Rewrite the material below with every "satin" changed to "silk" and nothing else altered, leaving the pictures out of your answer.

RECORDED DATA:
◇ ◇ ◇ ◇

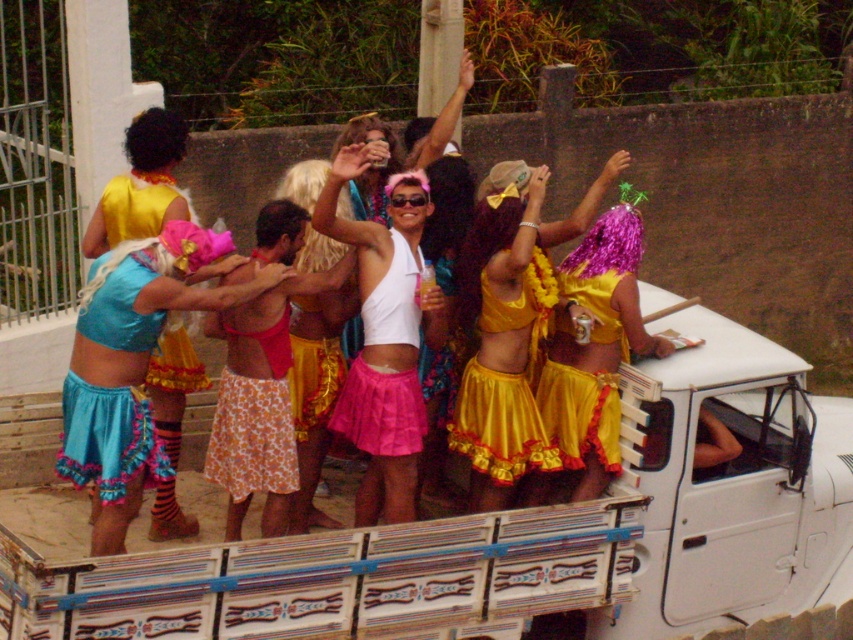
Question: Which point is farther to the camera?

Choices:
 (A) (474, 365)
 (B) (598, 330)

Answer: (A)

Question: Which of the following is the farthest from the observer?

Choices:
 (A) yellow satin skirt at center
 (B) yellow satin dress at center

Answer: (B)

Question: Does blue satin skirt at center lie behind yellow satin dress at center?

Choices:
 (A) no
 (B) yes

Answer: (A)

Question: Is blue satin skirt at center to the left of yellow satin skirt at center from the viewer's perspective?

Choices:
 (A) no
 (B) yes

Answer: (B)

Question: Is yellow satin skirt at center to the right of yellow satin dress at center from the viewer's perspective?

Choices:
 (A) yes
 (B) no

Answer: (B)

Question: Which point appears closest to the camera in this image?

Choices:
 (A) (543, 388)
 (B) (525, 468)

Answer: (B)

◇ ◇ ◇ ◇

SOLUTION BELOW:
Question: Which point is farther to the camera?

Choices:
 (A) (474, 365)
 (B) (598, 330)

Answer: (A)

Question: Which of the following is the farthest from the observer?

Choices:
 (A) yellow silk skirt at center
 (B) yellow silk dress at center

Answer: (B)

Question: Does blue silk skirt at center lie behind yellow silk dress at center?

Choices:
 (A) no
 (B) yes

Answer: (A)

Question: Is blue silk skirt at center to the left of yellow silk skirt at center from the viewer's perspective?

Choices:
 (A) no
 (B) yes

Answer: (B)

Question: Is yellow silk skirt at center to the right of yellow silk dress at center from the viewer's perspective?

Choices:
 (A) yes
 (B) no

Answer: (B)

Question: Which point appears closest to the camera in this image?

Choices:
 (A) (543, 388)
 (B) (525, 468)

Answer: (B)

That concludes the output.